Scene change data:
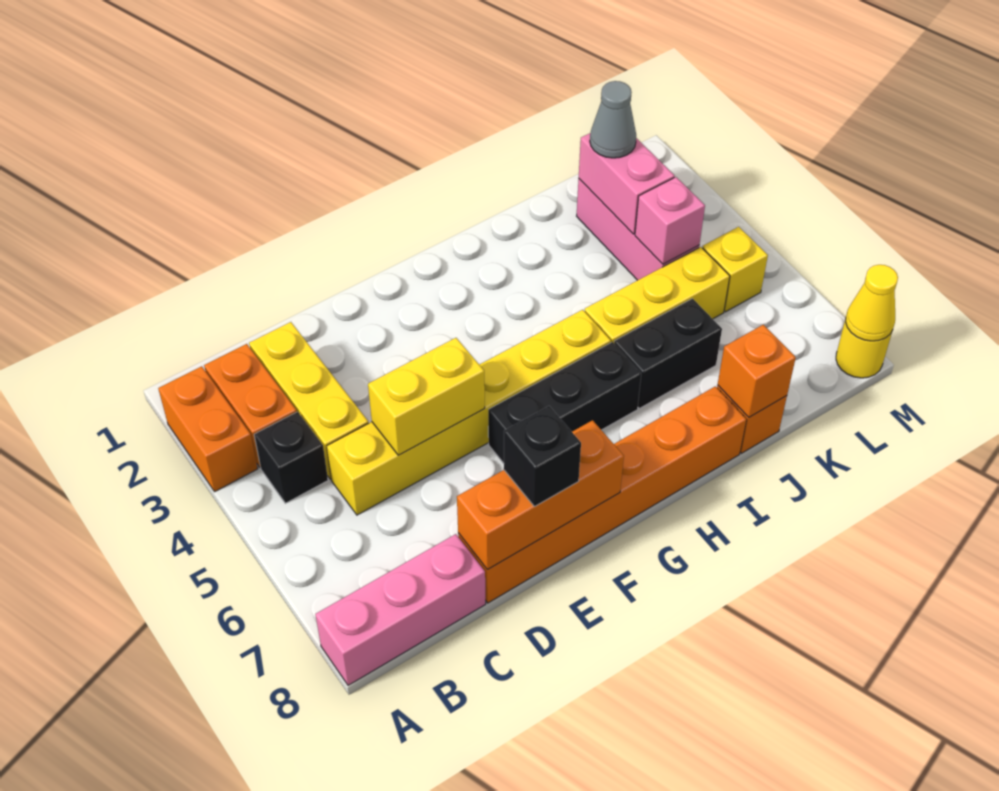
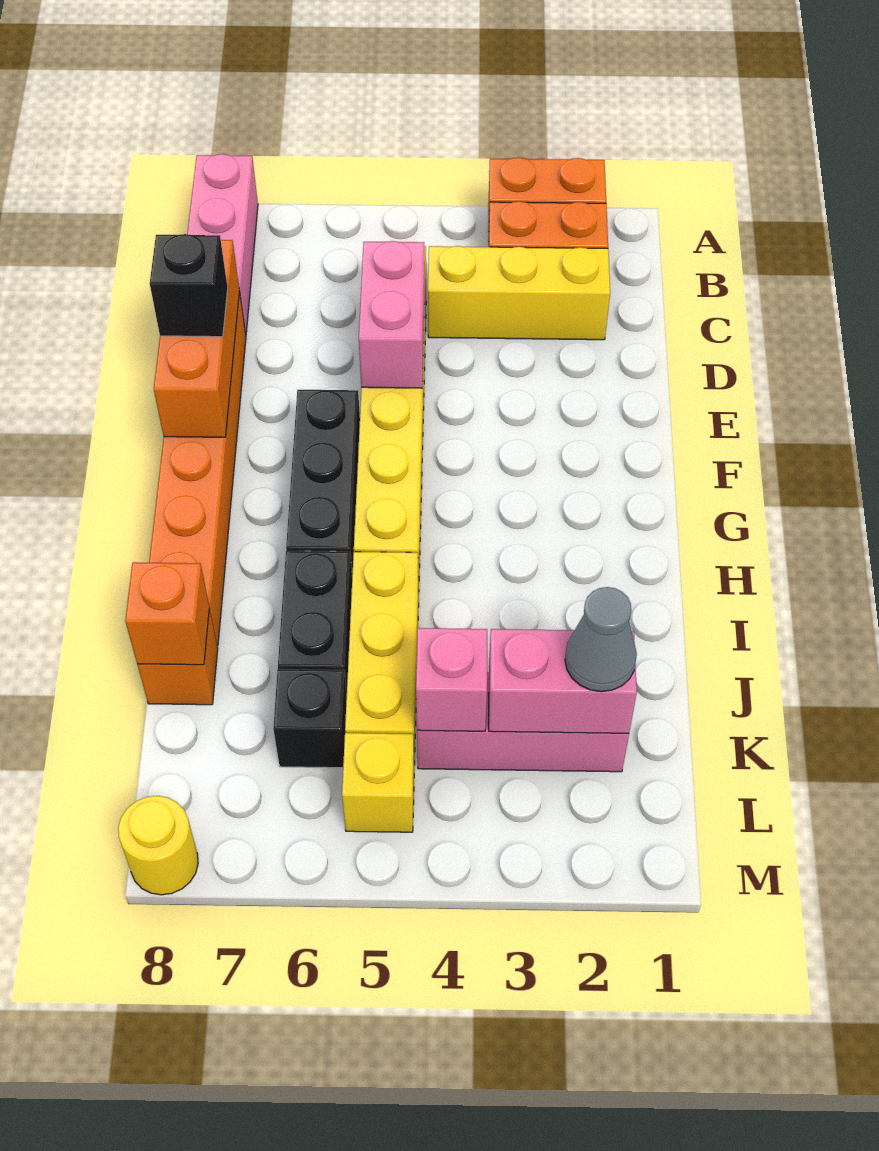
black brick B4 level 1 -> black brick K6 level 1
yellow brick D5:E5 level 2 -> pink brick D5:E5 level 2
yellow cone M8 level 2 -> none

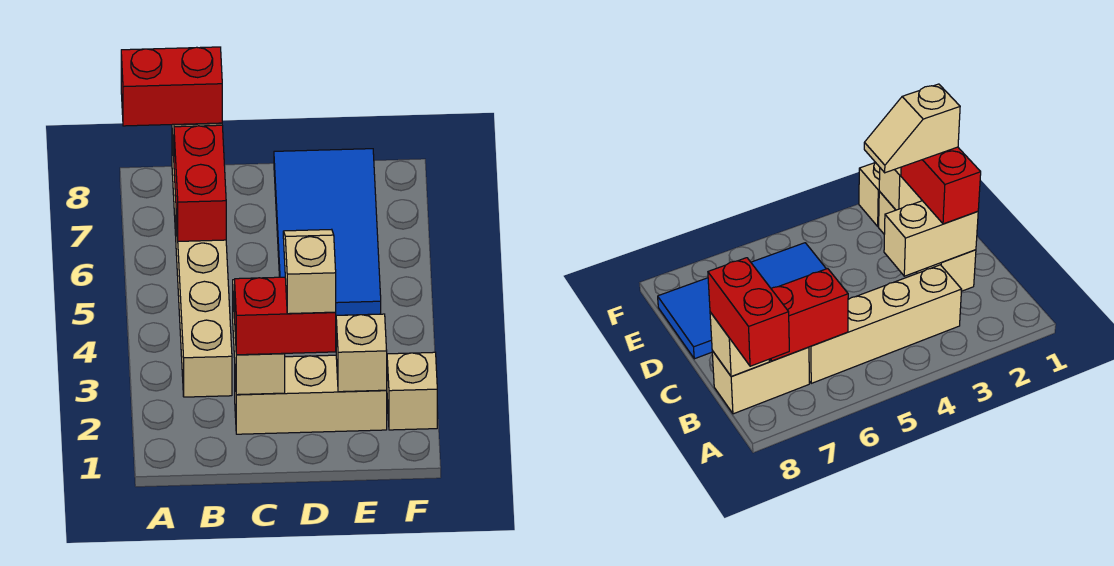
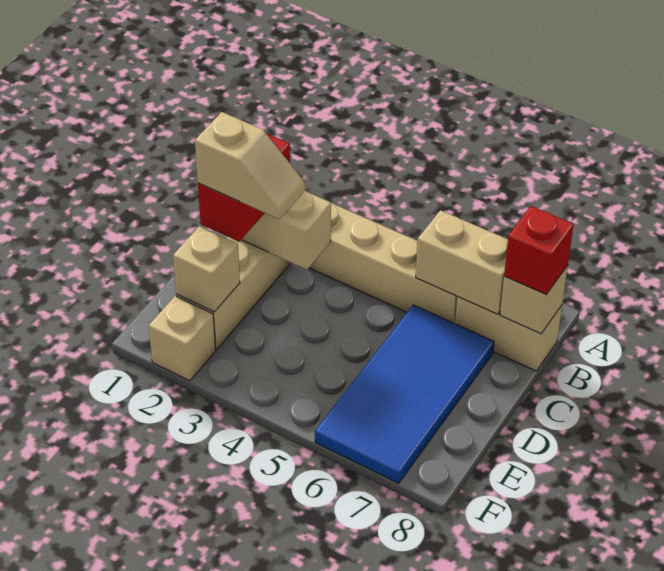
red brick A8:B8 level 3 -> red brick B8 level 3
red brick B6:B7 level 2 -> tan brick B6:B7 level 2
blue tile D5:E8 level 1 -> blue tile C6:F7 level 1

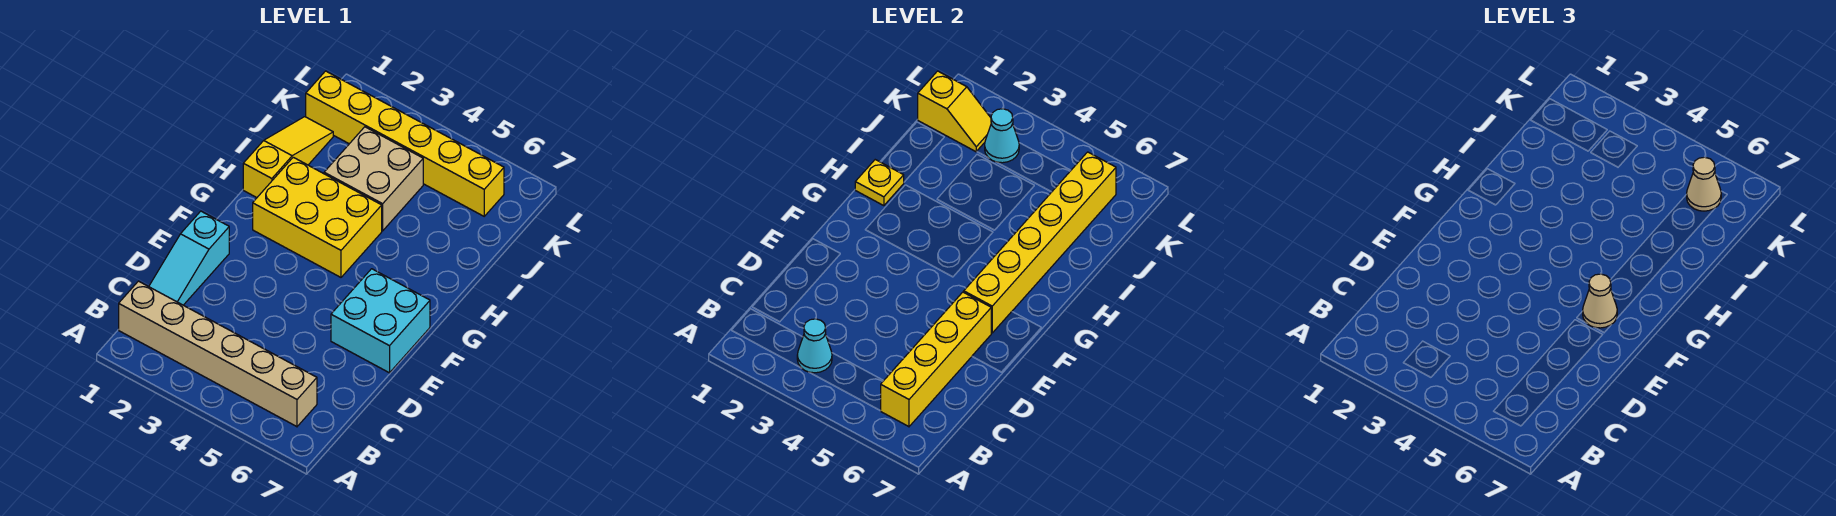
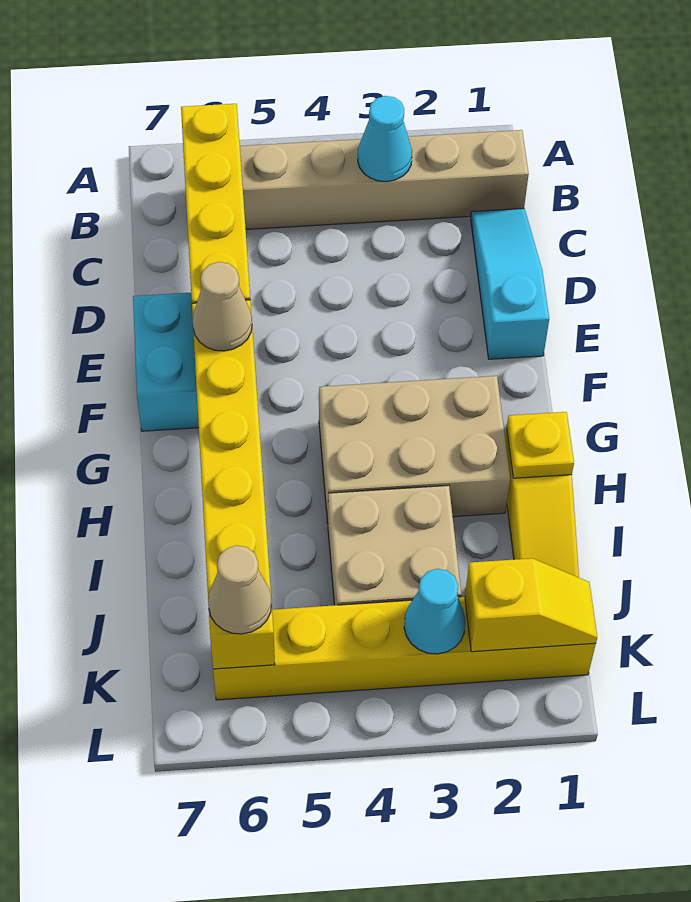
yellow brick G2:H4 level 1 -> tan brick G2:H4 level 1
yellow slope K1:K2 level 2 top 1 -> yellow slope K1:K2 level 2 top 2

* Exercise aim: Restate the data word for word from its first line through the line with "yellow brick G2:H4", leaving out any picture along the way.

* Answer box:
black brick B4 level 1 -> black brick K6 level 1
yellow brick D5:E5 level 2 -> pink brick D5:E5 level 2
yellow cone M8 level 2 -> none

red brick A8:B8 level 3 -> red brick B8 level 3
red brick B6:B7 level 2 -> tan brick B6:B7 level 2
blue tile D5:E8 level 1 -> blue tile C6:F7 level 1

yellow brick G2:H4 level 1 -> tan brick G2:H4 level 1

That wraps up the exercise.